==== Information ====

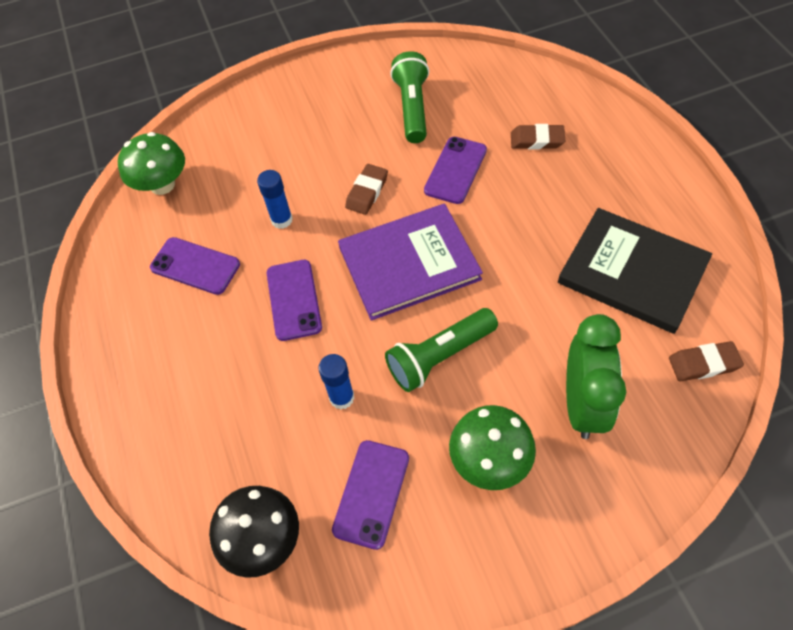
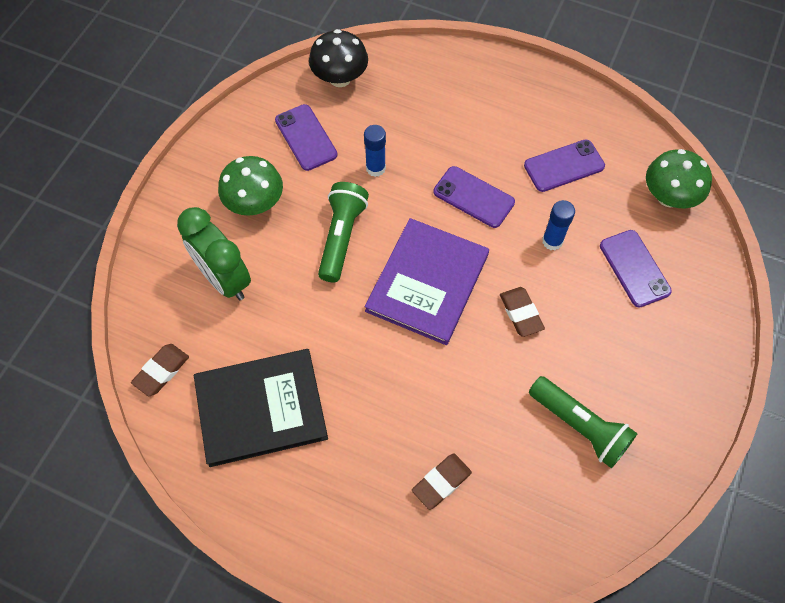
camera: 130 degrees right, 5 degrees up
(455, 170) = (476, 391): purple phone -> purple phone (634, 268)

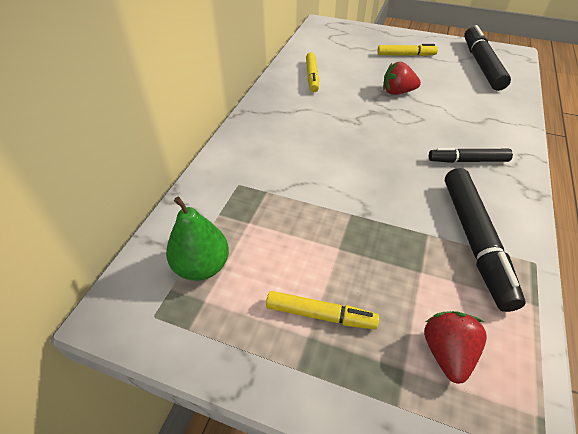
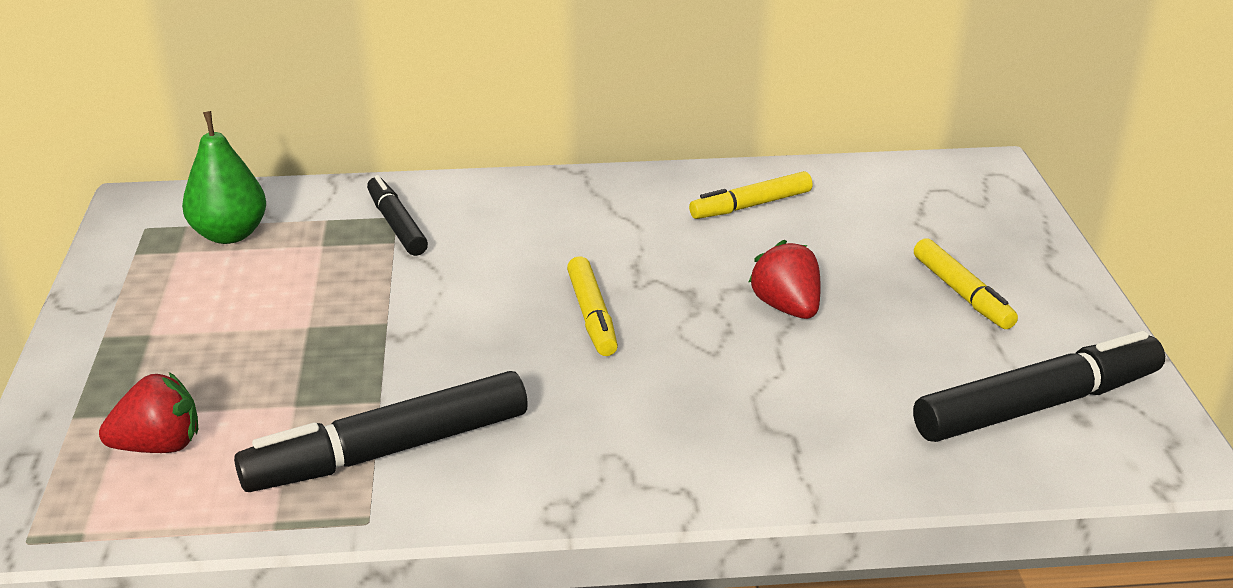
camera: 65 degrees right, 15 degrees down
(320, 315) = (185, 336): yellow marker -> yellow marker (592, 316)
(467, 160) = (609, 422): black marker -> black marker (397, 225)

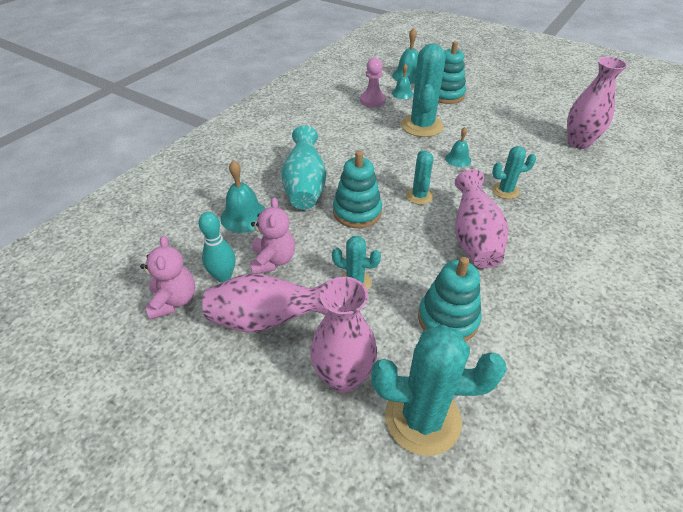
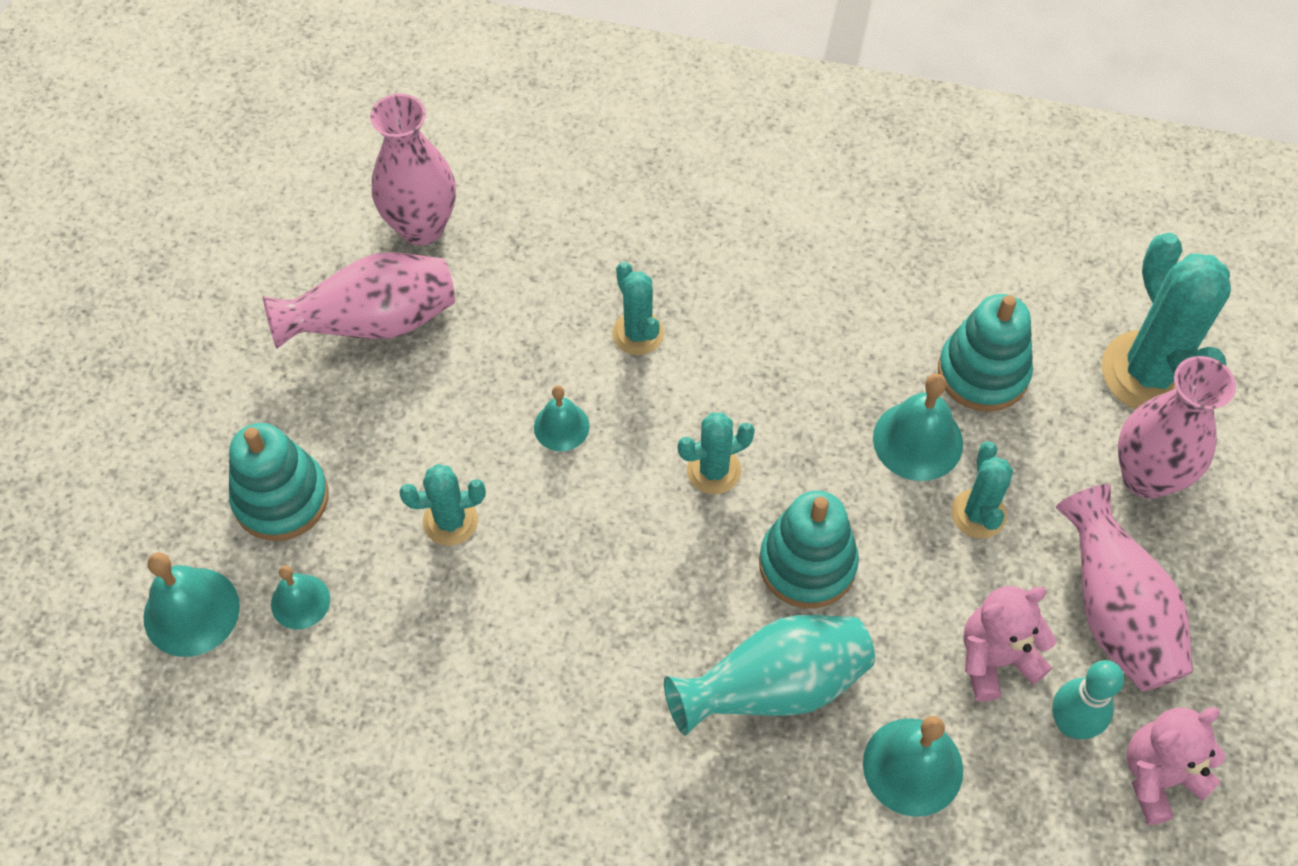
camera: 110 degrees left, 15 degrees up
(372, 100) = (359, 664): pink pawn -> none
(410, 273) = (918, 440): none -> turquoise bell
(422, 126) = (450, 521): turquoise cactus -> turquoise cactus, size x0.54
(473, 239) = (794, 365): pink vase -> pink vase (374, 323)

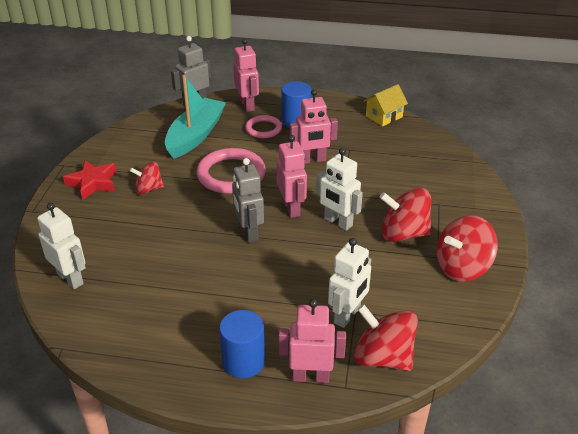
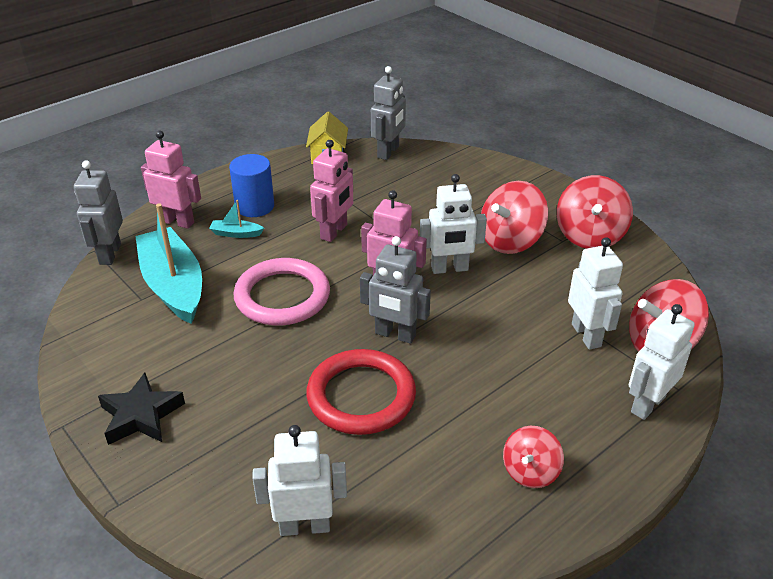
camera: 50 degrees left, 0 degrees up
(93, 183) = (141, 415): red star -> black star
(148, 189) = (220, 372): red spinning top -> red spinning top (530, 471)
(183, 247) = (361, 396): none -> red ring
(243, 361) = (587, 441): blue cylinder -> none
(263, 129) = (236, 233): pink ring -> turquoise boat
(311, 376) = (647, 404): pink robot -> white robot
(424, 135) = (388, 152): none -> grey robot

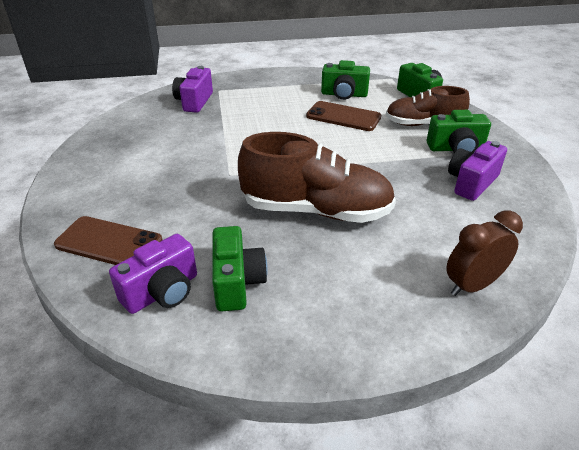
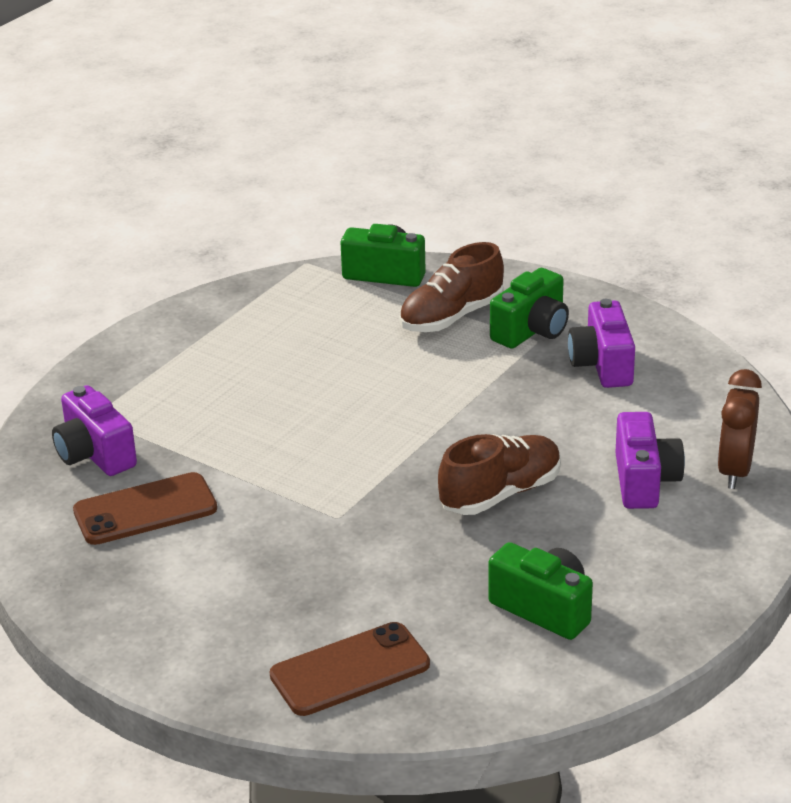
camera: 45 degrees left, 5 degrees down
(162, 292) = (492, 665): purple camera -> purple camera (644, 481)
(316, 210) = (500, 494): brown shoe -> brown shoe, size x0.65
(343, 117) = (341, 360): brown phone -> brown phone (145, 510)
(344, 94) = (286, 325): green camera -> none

====

*Goal of the exercise*. Give again, exactly, the lines from the start of the data through the one holding "(372, 100) = (359, 664): pink pawn -> none"; omit the pictures.

*Problem solution*.
camera: 130 degrees right, 5 degrees up
(455, 170) = (476, 391): purple phone -> purple phone (634, 268)

camera: 65 degrees right, 15 degrees down
(320, 315) = (185, 336): yellow marker -> yellow marker (592, 316)
(467, 160) = (609, 422): black marker -> black marker (397, 225)

camera: 110 degrees left, 15 degrees up
(372, 100) = (359, 664): pink pawn -> none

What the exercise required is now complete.